Assigned task ▸
Output an exact reproduction of the data.

Given data ▸
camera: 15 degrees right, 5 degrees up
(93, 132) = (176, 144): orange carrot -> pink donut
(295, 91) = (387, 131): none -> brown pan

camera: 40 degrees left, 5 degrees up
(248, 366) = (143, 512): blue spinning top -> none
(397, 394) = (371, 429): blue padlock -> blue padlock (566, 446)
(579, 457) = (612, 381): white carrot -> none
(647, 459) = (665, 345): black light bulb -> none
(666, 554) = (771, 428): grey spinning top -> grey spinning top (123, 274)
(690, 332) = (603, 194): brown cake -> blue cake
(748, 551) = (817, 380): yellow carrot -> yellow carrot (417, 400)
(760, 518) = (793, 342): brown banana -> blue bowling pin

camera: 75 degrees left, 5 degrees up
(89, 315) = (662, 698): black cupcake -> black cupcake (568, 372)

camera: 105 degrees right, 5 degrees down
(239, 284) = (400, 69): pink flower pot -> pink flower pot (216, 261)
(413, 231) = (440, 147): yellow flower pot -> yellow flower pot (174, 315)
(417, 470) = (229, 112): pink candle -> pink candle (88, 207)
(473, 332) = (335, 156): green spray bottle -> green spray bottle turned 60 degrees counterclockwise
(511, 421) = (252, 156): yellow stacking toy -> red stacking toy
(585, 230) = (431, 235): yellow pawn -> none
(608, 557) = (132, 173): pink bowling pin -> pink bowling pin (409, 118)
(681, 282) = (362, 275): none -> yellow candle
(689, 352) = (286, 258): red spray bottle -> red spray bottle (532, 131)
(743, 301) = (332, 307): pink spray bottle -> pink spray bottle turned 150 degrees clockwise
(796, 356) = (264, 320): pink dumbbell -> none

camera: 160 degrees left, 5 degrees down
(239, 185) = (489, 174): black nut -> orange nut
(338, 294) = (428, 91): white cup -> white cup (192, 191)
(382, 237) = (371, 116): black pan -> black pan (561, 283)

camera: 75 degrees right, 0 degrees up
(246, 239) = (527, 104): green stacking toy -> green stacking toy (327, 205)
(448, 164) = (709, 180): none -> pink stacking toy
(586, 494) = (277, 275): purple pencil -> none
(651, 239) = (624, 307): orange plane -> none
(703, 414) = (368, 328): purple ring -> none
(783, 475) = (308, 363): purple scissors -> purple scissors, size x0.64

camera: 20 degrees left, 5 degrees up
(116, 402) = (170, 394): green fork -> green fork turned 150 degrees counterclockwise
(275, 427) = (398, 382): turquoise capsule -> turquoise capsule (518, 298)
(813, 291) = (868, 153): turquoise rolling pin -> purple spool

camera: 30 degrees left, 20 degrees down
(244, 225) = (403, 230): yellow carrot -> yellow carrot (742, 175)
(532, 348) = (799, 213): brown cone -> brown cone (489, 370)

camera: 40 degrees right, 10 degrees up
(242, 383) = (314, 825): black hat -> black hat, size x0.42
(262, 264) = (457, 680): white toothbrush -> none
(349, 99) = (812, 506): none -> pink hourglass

Reply ▸
camera: 15 degrees right, 5 degrees up
(93, 132) = (176, 144): orange carrot -> pink donut
(295, 91) = (387, 131): none -> brown pan

camera: 40 degrees left, 5 degrees up
(248, 366) = (143, 512): blue spinning top -> none
(397, 394) = (371, 429): blue padlock -> blue padlock (566, 446)
(579, 457) = (612, 381): white carrot -> none
(647, 459) = (665, 345): black light bulb -> none
(666, 554) = (771, 428): grey spinning top -> grey spinning top (123, 274)
(690, 332) = (603, 194): brown cake -> blue cake
(748, 551) = (817, 380): yellow carrot -> yellow carrot (417, 400)
(760, 518) = (793, 342): brown banana -> blue bowling pin

camera: 75 degrees left, 5 degrees up
(89, 315) = (662, 698): black cupcake -> black cupcake (568, 372)

camera: 105 degrees right, 5 degrees down
(239, 284) = (400, 69): pink flower pot -> pink flower pot (216, 261)
(413, 231) = (440, 147): yellow flower pot -> yellow flower pot (174, 315)
(417, 470) = (229, 112): pink candle -> pink candle (88, 207)
(473, 332) = (335, 156): green spray bottle -> green spray bottle turned 60 degrees counterclockwise
(511, 421) = (252, 156): yellow stacking toy -> red stacking toy
(585, 230) = (431, 235): yellow pawn -> none
(608, 557) = (132, 173): pink bowling pin -> pink bowling pin (409, 118)
(681, 282) = (362, 275): none -> yellow candle
(689, 352) = (286, 258): red spray bottle -> red spray bottle (532, 131)
(743, 301) = (332, 307): pink spray bottle -> pink spray bottle turned 150 degrees clockwise
(796, 356) = (264, 320): pink dumbbell -> none

camera: 160 degrees left, 5 degrees down
(239, 185) = (489, 174): black nut -> orange nut
(338, 294) = (428, 91): white cup -> white cup (192, 191)
(382, 237) = (371, 116): black pan -> black pan (561, 283)

camera: 75 degrees right, 0 degrees up
(246, 239) = (527, 104): green stacking toy -> green stacking toy (327, 205)
(448, 164) = (709, 180): none -> pink stacking toy
(586, 494) = (277, 275): purple pencil -> none
(651, 239) = (624, 307): orange plane -> none
(703, 414) = (368, 328): purple ring -> none
(783, 475) = (308, 363): purple scissors -> purple scissors, size x0.64

camera: 20 degrees left, 5 degrees up
(116, 402) = (170, 394): green fork -> green fork turned 150 degrees counterclockwise
(275, 427) = (398, 382): turquoise capsule -> turquoise capsule (518, 298)
(813, 291) = (868, 153): turquoise rolling pin -> purple spool

camera: 30 degrees left, 20 degrees down
(244, 225) = (403, 230): yellow carrot -> yellow carrot (742, 175)
(532, 348) = (799, 213): brown cone -> brown cone (489, 370)

camera: 40 degrees right, 10 degrees up
(242, 383) = (314, 825): black hat -> black hat, size x0.42
(262, 264) = (457, 680): white toothbrush -> none
(349, 99) = (812, 506): none -> pink hourglass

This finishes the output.